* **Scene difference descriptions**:
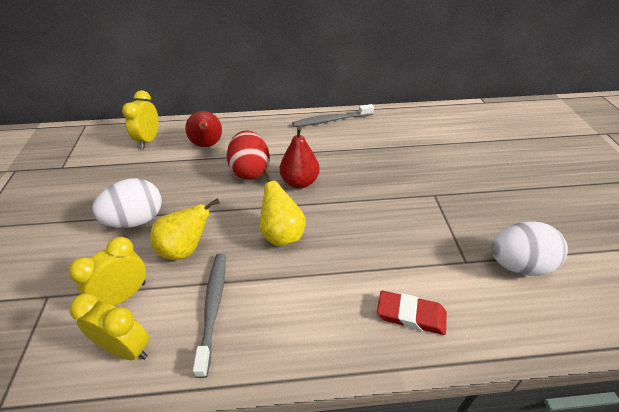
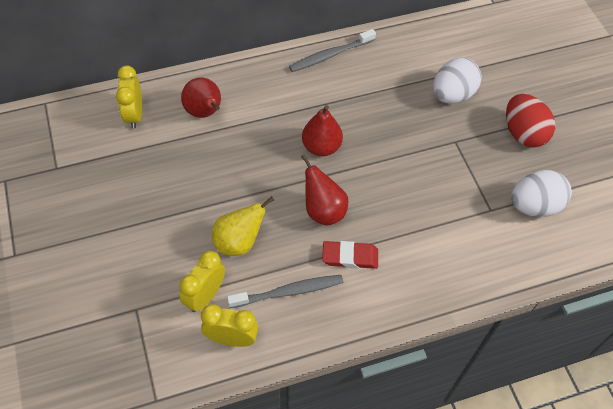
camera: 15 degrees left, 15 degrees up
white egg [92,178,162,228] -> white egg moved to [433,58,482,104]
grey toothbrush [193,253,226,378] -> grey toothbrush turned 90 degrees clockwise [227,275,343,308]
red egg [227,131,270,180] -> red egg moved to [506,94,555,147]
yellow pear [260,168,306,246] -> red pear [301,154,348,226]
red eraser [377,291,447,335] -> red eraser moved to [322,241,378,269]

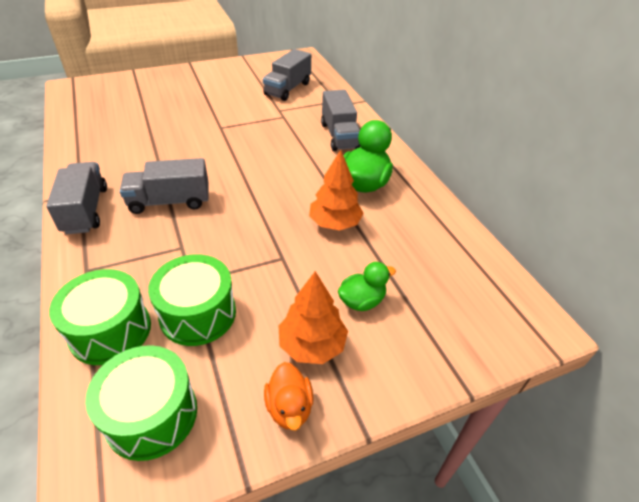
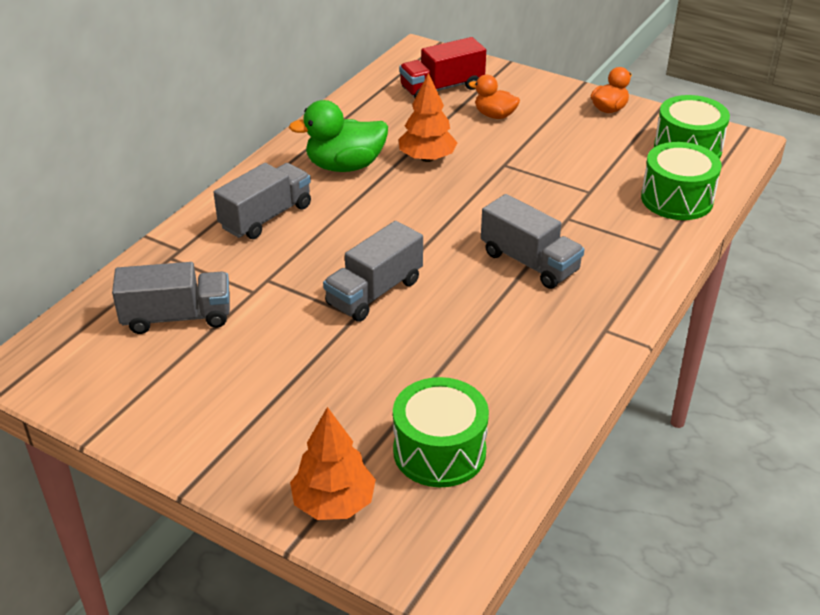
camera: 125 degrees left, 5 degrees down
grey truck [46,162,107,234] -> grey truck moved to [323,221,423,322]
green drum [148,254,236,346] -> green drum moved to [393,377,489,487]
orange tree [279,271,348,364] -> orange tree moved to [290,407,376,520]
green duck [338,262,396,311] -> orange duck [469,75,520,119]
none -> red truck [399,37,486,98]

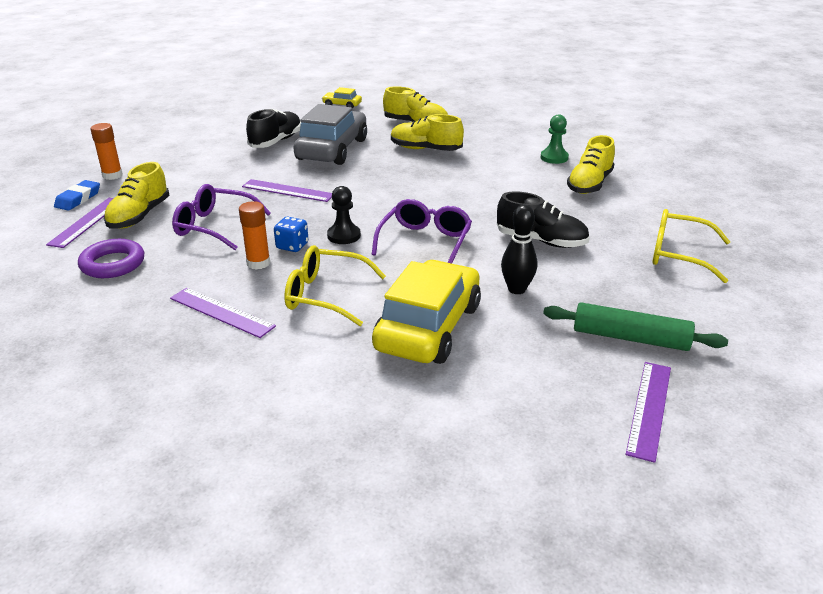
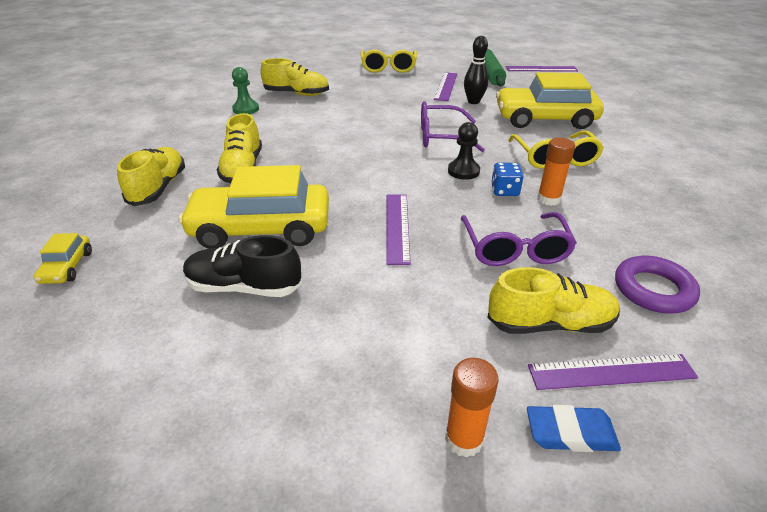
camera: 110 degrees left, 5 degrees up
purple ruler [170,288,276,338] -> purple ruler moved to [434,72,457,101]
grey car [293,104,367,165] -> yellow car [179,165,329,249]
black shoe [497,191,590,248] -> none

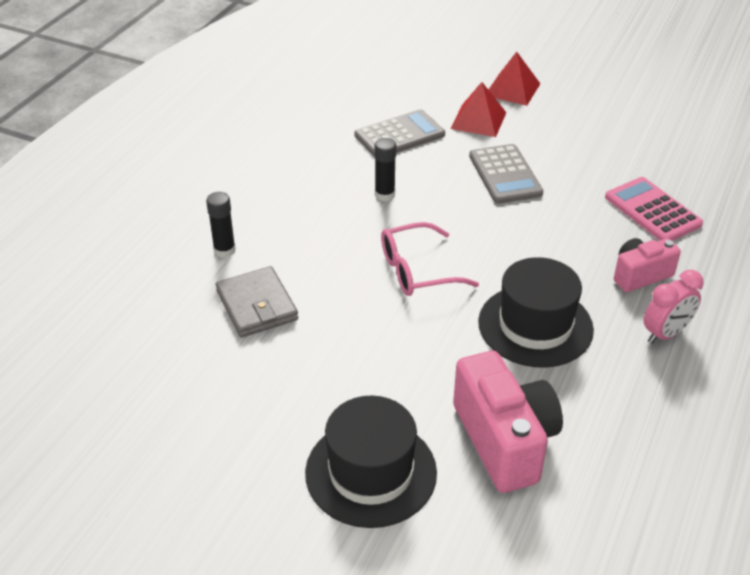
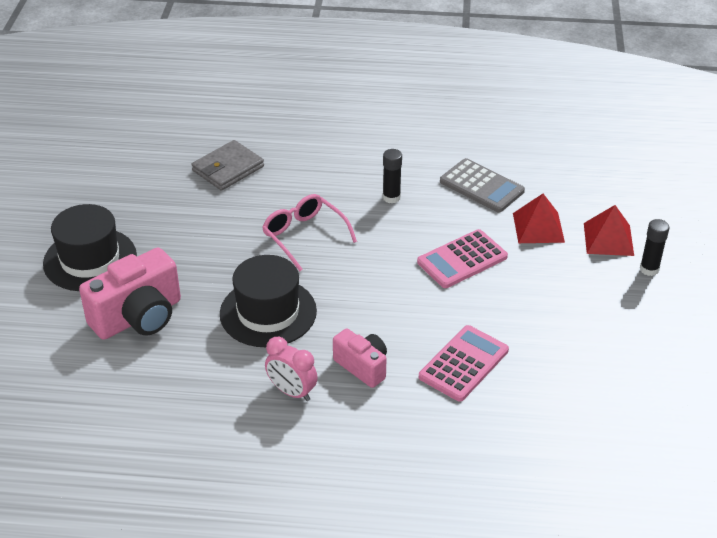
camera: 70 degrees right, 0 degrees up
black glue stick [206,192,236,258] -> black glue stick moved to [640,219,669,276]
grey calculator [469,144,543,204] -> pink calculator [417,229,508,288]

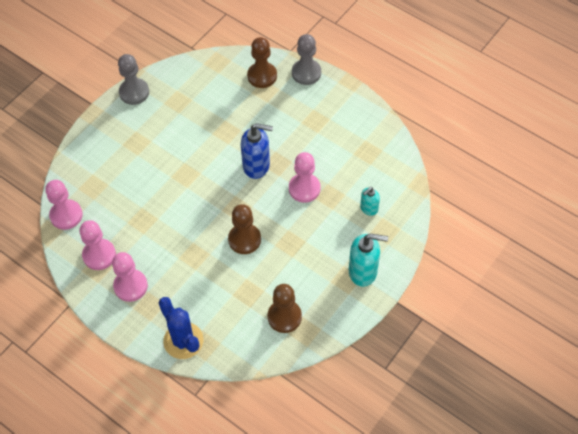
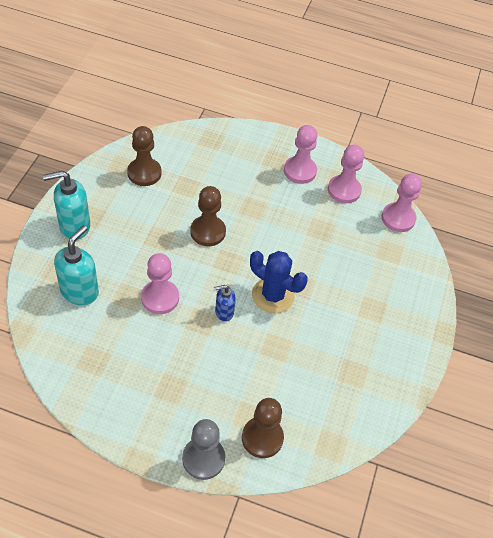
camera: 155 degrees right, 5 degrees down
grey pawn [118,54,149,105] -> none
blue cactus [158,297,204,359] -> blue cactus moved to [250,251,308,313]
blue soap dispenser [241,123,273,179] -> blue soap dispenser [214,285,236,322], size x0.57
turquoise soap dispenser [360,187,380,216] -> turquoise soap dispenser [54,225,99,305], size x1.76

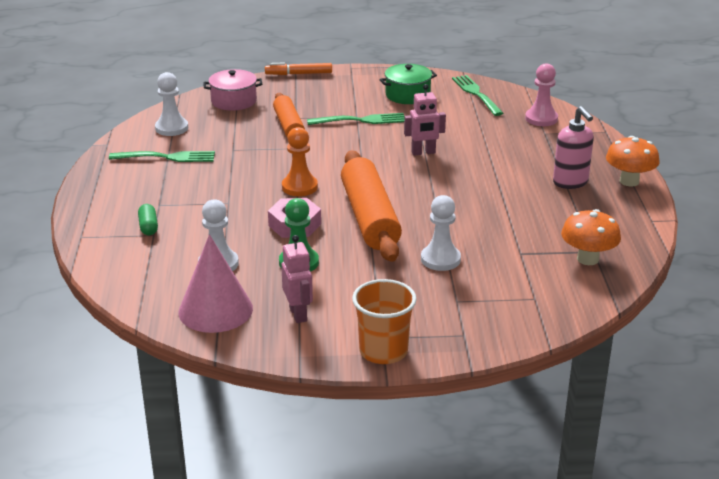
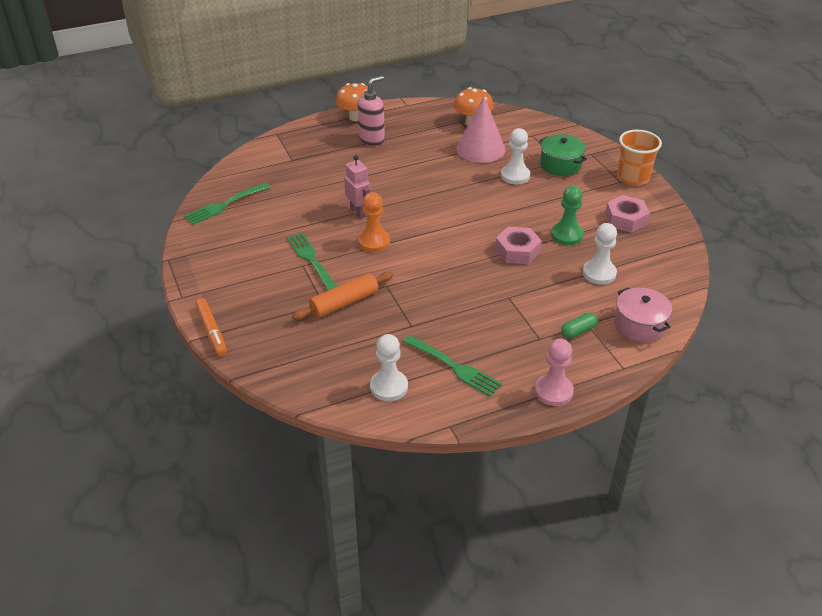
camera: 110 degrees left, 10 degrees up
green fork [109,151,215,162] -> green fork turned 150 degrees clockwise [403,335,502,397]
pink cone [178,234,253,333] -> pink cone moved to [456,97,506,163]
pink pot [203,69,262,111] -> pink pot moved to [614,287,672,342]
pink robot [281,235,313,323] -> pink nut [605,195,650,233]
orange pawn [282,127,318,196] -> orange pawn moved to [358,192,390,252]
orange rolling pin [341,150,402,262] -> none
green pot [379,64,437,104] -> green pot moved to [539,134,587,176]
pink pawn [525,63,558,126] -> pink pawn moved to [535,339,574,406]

* **Work order**:
Among the lines of the records, copy out each one that contains the word "dispenser".

* **Output**:
blue soap dispenser [241,123,273,179] -> blue soap dispenser [214,285,236,322], size x0.57
turquoise soap dispenser [360,187,380,216] -> turquoise soap dispenser [54,225,99,305], size x1.76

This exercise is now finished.